_Task objective_: Reproduce the records precisely. Omit every picture.

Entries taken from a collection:
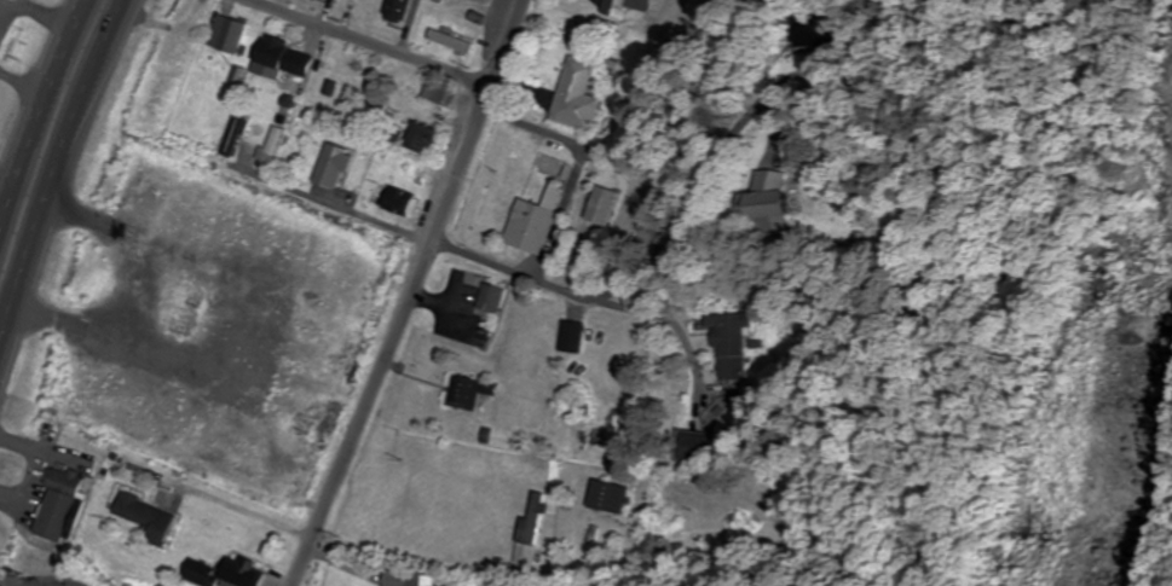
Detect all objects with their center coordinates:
building: (0, 0)
building: (19, 0)
building: (479, 1)
building: (621, 7)
building: (393, 10)
building: (812, 32)
building: (229, 35)
building: (448, 41)
road: (375, 44)
building: (282, 61)
building: (572, 96)
road: (41, 119)
building: (235, 134)
building: (418, 138)
building: (271, 148)
building: (331, 169)
road: (63, 179)
road: (291, 189)
building: (764, 196)
building: (395, 201)
building: (530, 224)
road: (669, 255)
road: (412, 294)
building: (489, 298)
building: (572, 336)
road: (679, 337)
building: (732, 346)
building: (463, 395)
building: (696, 448)
building: (604, 496)
building: (59, 505)
building: (145, 517)
building: (530, 529)
road: (503, 568)
building: (237, 572)
building: (405, 579)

_Response_:
Detect all objects with their center coordinates:
building: (0, 0)
building: (19, 0)
building: (479, 1)
building: (621, 7)
building: (393, 10)
building: (812, 32)
building: (229, 35)
building: (448, 41)
road: (375, 44)
building: (282, 61)
building: (572, 96)
road: (41, 119)
building: (235, 134)
building: (418, 138)
building: (271, 148)
building: (331, 169)
road: (63, 179)
road: (291, 189)
building: (764, 196)
building: (395, 201)
building: (530, 224)
road: (669, 255)
road: (412, 294)
building: (489, 298)
building: (572, 336)
road: (679, 337)
building: (732, 346)
building: (463, 395)
building: (696, 448)
building: (604, 496)
building: (59, 505)
building: (145, 517)
building: (530, 529)
road: (503, 568)
building: (237, 572)
building: (405, 579)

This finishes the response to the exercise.